## DATA SHOWN
------------------------------------

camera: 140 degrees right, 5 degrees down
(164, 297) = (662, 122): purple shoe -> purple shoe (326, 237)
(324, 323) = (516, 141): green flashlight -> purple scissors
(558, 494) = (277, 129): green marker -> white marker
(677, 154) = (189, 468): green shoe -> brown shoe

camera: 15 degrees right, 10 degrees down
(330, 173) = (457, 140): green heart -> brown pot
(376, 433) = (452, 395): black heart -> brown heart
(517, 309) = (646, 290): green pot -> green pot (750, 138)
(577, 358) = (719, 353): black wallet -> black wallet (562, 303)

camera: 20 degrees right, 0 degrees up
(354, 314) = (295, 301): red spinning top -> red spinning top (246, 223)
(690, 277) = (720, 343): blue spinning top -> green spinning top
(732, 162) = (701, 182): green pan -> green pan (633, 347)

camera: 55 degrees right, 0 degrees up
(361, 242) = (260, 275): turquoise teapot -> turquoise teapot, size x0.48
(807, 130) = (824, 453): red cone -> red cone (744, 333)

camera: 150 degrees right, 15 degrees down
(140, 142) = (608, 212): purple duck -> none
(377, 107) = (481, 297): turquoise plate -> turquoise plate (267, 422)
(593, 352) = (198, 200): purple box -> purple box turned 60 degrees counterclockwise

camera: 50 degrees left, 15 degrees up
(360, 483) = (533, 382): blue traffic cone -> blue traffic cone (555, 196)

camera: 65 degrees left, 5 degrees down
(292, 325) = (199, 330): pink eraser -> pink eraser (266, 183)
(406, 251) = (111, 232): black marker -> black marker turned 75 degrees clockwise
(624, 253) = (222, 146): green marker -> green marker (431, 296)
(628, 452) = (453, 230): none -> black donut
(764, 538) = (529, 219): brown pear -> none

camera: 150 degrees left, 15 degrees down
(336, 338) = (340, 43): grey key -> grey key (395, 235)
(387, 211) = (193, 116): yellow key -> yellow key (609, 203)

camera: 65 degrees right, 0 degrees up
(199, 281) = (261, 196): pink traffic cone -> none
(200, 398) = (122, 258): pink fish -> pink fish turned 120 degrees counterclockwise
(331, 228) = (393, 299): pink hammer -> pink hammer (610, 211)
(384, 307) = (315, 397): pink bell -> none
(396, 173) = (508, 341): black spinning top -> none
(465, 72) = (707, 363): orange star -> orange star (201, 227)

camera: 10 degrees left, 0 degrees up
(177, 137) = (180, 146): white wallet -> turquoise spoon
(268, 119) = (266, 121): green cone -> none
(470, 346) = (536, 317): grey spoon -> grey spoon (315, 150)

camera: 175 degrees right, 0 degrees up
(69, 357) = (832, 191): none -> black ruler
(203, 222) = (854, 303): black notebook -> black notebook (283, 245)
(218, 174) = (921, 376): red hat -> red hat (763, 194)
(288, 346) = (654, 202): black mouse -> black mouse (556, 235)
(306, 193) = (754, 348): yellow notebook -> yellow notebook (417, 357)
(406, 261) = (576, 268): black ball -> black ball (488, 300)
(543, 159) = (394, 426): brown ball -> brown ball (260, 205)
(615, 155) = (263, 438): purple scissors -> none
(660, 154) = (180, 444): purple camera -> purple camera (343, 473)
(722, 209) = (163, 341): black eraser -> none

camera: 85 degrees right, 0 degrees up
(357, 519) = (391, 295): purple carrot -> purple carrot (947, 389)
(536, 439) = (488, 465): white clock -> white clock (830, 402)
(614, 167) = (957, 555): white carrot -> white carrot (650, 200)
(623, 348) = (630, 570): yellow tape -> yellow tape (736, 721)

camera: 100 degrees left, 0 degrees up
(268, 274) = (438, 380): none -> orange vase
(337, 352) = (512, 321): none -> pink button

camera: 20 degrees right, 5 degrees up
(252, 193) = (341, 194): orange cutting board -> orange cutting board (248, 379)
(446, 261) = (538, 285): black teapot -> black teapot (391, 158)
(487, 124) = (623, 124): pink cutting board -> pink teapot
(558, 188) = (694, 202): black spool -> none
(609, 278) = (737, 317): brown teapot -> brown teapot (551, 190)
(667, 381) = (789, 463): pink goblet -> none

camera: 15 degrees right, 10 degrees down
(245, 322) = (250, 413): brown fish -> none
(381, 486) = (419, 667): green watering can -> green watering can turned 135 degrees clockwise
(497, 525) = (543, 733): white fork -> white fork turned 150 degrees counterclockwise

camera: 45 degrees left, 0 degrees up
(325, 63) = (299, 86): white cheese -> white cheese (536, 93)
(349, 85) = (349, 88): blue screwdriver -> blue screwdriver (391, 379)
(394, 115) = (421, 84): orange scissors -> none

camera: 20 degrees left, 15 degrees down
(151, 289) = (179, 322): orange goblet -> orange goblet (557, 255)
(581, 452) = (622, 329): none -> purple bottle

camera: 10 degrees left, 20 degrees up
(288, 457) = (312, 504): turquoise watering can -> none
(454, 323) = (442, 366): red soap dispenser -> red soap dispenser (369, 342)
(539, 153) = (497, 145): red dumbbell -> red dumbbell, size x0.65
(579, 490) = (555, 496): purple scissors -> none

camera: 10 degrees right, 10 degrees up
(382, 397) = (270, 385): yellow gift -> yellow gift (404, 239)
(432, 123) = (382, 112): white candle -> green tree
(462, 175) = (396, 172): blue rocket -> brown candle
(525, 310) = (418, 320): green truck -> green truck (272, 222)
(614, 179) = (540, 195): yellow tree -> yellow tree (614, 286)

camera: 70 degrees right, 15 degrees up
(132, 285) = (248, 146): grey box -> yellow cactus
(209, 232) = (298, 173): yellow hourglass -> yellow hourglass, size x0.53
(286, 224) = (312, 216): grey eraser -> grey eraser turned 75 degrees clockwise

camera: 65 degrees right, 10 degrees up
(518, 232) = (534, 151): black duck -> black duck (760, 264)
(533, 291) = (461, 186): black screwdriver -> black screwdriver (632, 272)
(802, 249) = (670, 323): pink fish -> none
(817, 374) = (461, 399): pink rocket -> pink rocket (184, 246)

------------------------------------

## THE PROBLEM
Where the word "scissors" is present in a line of the listing, copy that line.

## SOLUTION TO THIS TASK
(324, 323) = (516, 141): green flashlight -> purple scissors
(615, 155) = (263, 438): purple scissors -> none
(394, 115) = (421, 84): orange scissors -> none
(579, 490) = (555, 496): purple scissors -> none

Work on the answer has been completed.